→ Entries supplied
_ _ _ _ _ _ _
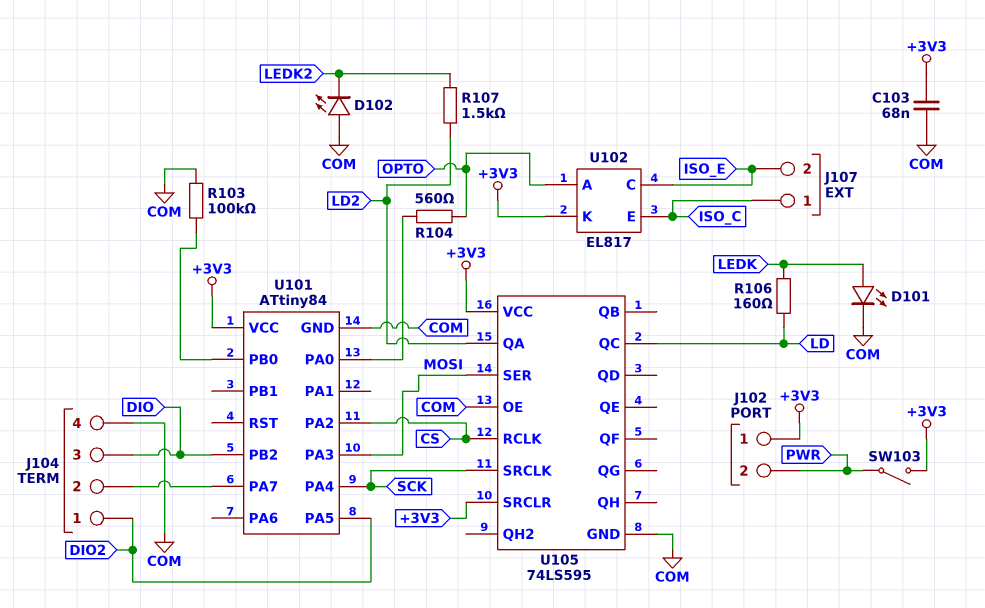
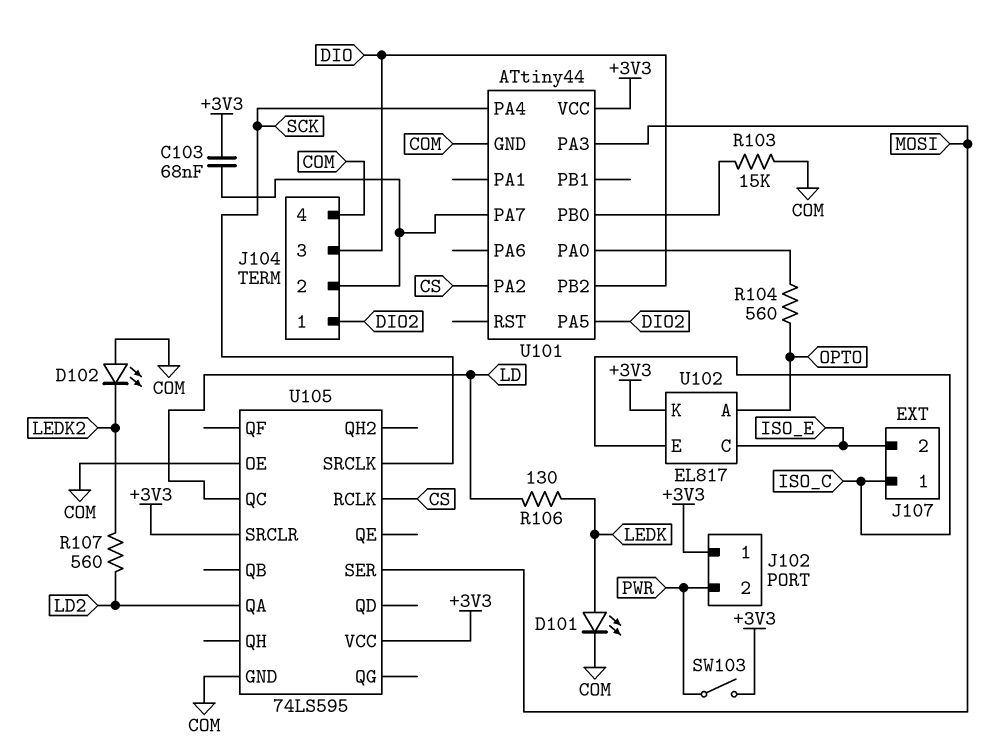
C103: 68nF (+3V3, COM) -> 68nF (+3V3, J104/2)
R103: 100k (COM, U101/PB0) -> 15k (COM, U101/PB0)
R106: 160 (LD, LEDK) -> 130 (LD, LEDK)
R107: 1.5k (LD2, LEDK2) -> 560 (LD2, LEDK2)
U101: ATtiny84 -> ATtiny44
_ _ _ _ _ _ _
→ Required action
Exclude the pictures, then write out every record exactly as it stands.

→ Task result
C103: 68nF (+3V3, COM) -> 68nF (+3V3, J104/2)
R103: 100k (COM, U101/PB0) -> 15k (COM, U101/PB0)
R106: 160 (LD, LEDK) -> 130 (LD, LEDK)
R107: 1.5k (LD2, LEDK2) -> 560 (LD2, LEDK2)
U101: ATtiny84 -> ATtiny44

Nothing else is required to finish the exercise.